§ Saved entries
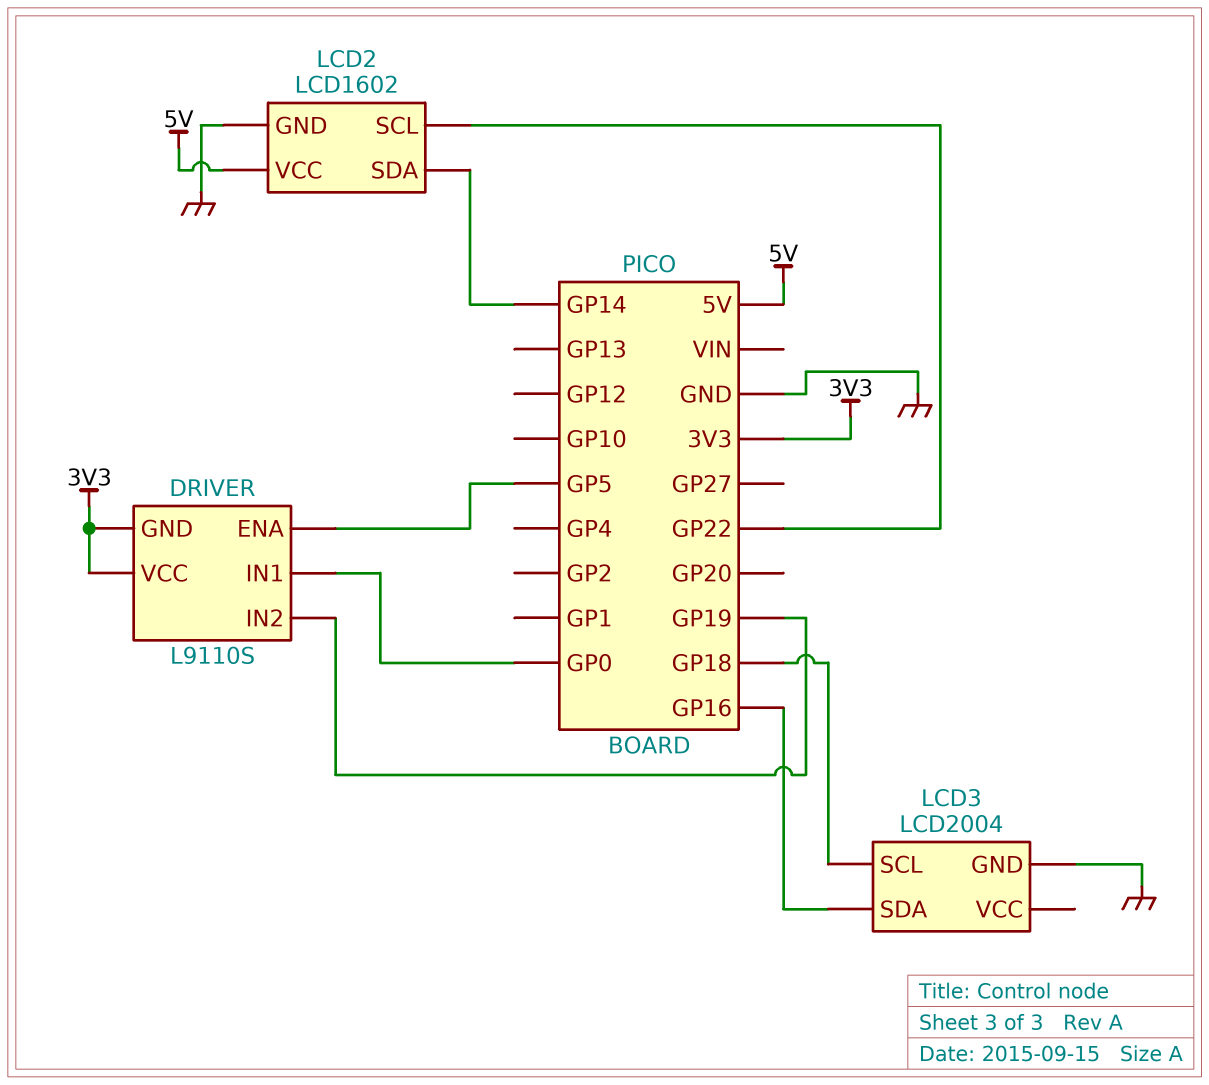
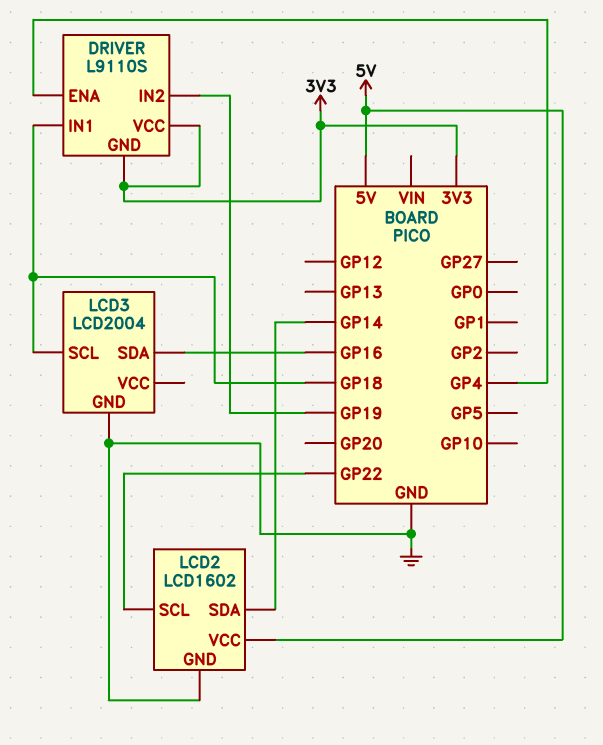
DRIVER pin ENA: GP5 -> GP4
DRIVER pin IN1: GP0 -> GP18

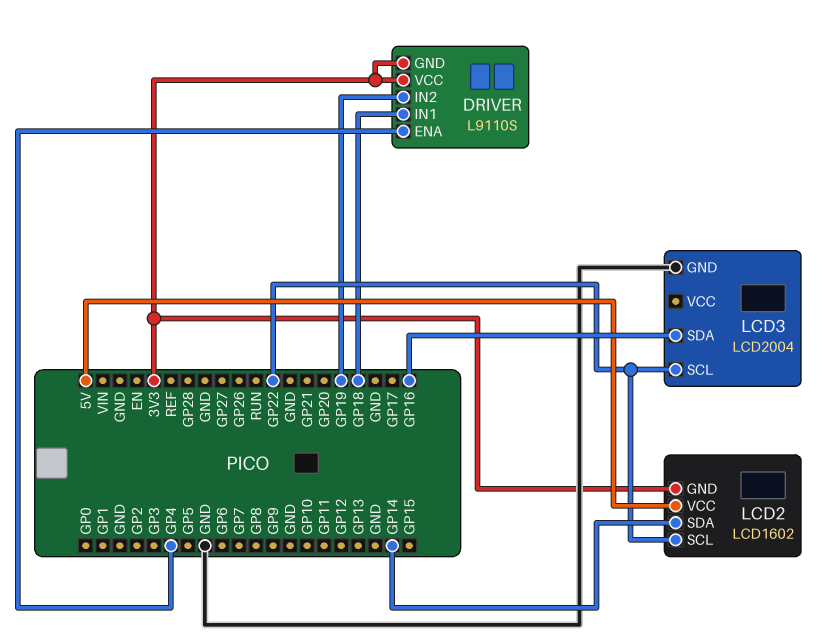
LCD2 pin GND: GND -> 3V3
LCD3 pin SCL: GP18 -> GP22

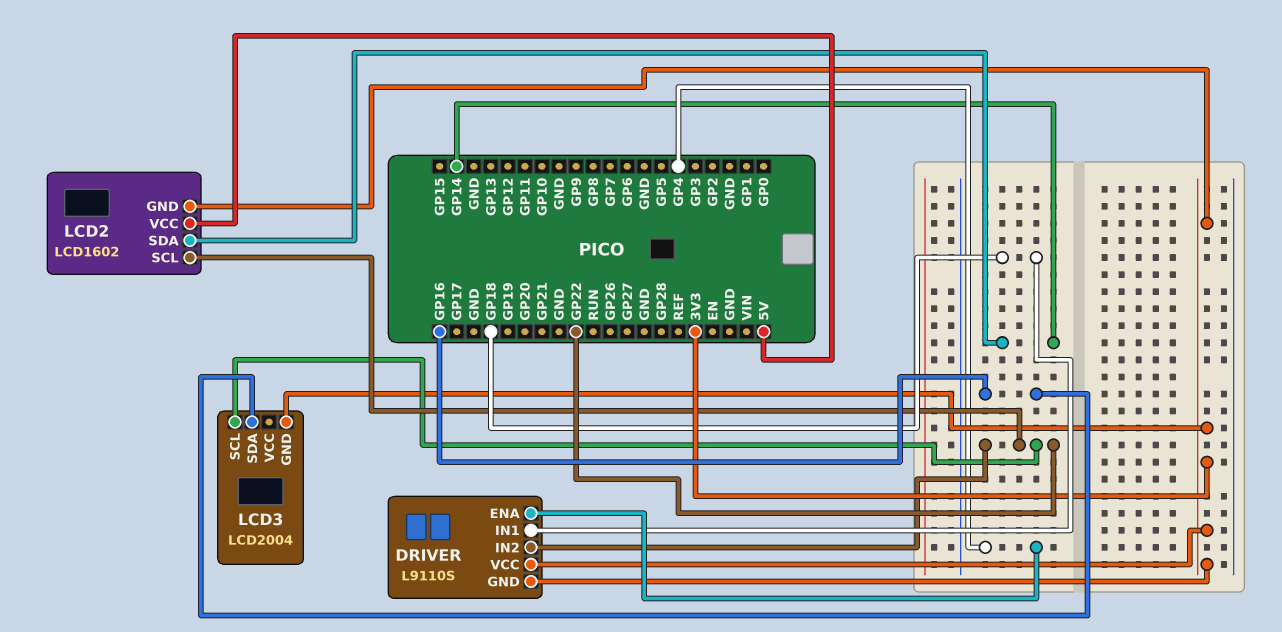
DRIVER pin IN2: GP19 -> GP22
LCD3 pin GND: GND -> 3V3

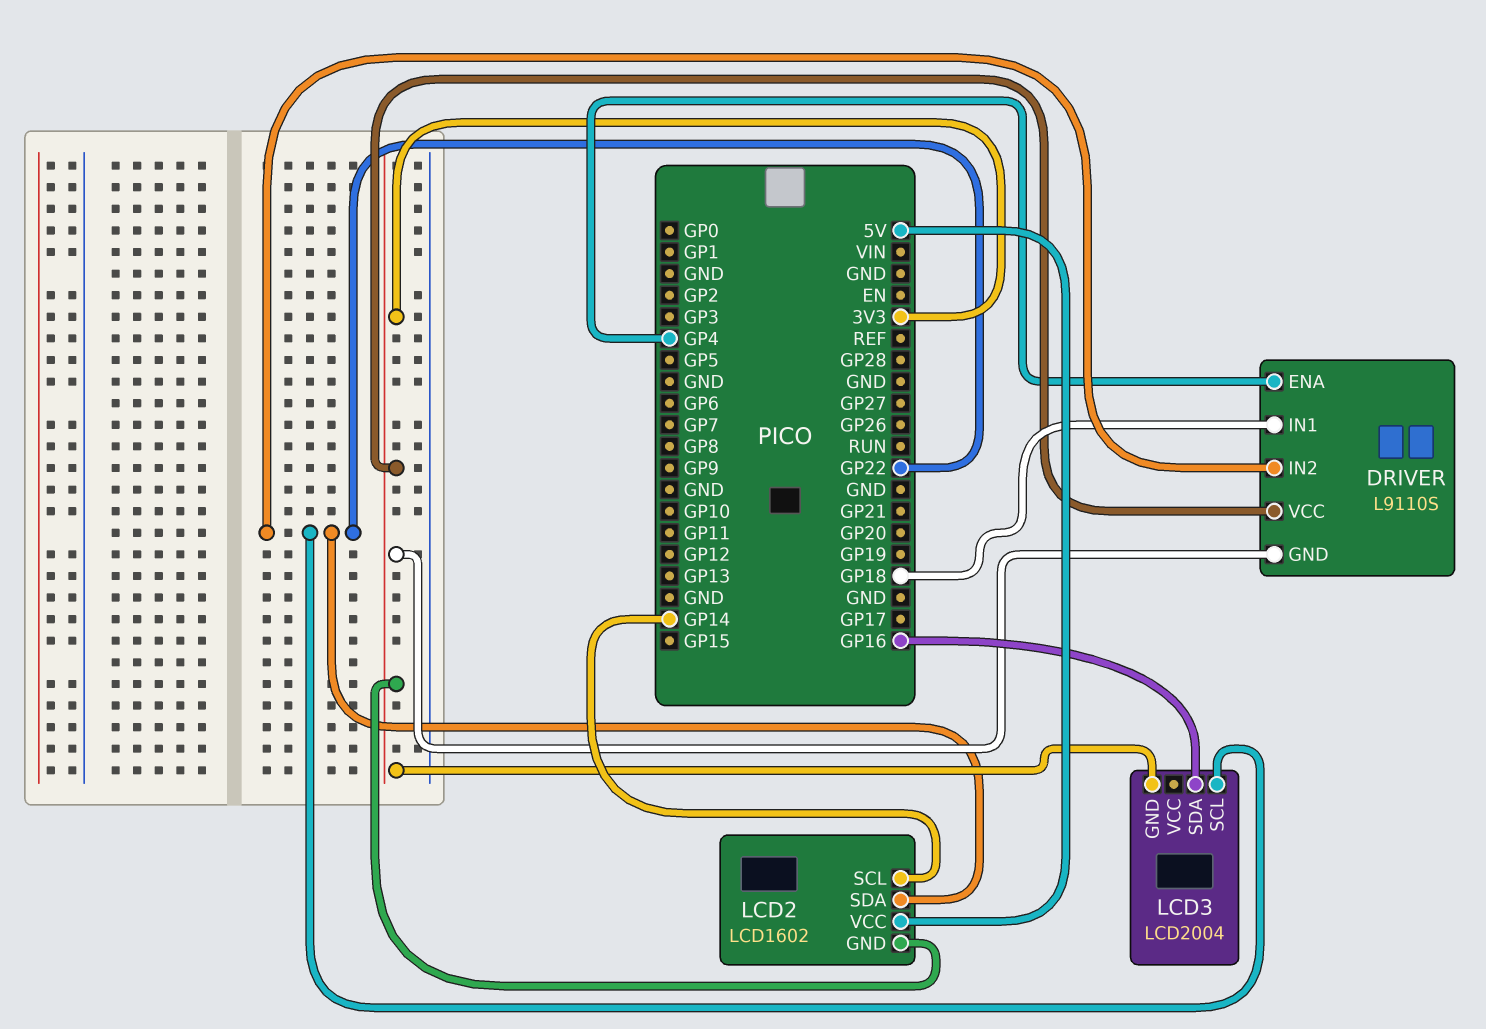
LCD2 pin SCL: GP22 -> GP14
LCD2 pin SDA: GP14 -> GP22

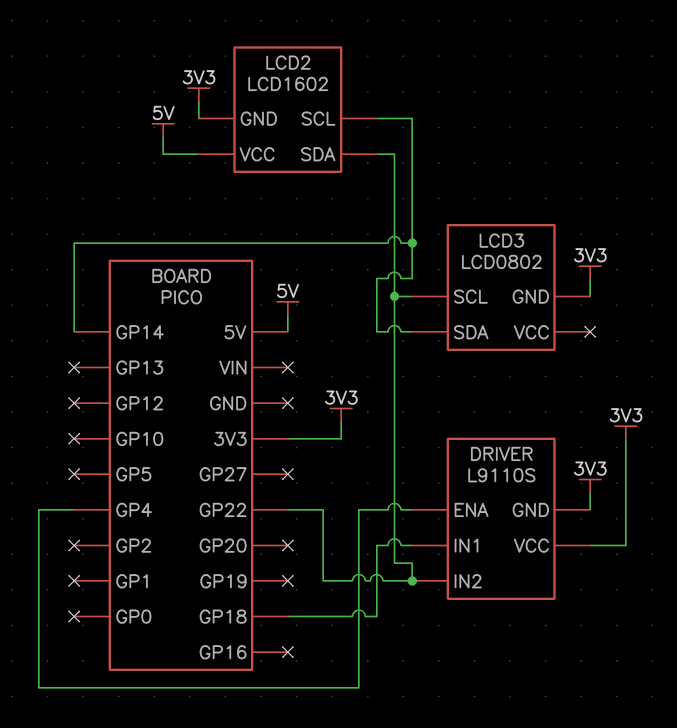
LCD3: LCD2004 -> LCD0802
LCD3 pin SDA: GP16 -> GP14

§ Exercise goal
In the data above, find the line containing "LCD2 pin GND: GND -> 3V3", then output it and every later line exactly, without the pictures.

§ Problem solution
LCD2 pin GND: GND -> 3V3
LCD3 pin SCL: GP18 -> GP22

DRIVER pin IN2: GP19 -> GP22
LCD3 pin GND: GND -> 3V3

LCD2 pin SCL: GP22 -> GP14
LCD2 pin SDA: GP14 -> GP22

LCD3: LCD2004 -> LCD0802
LCD3 pin SDA: GP16 -> GP14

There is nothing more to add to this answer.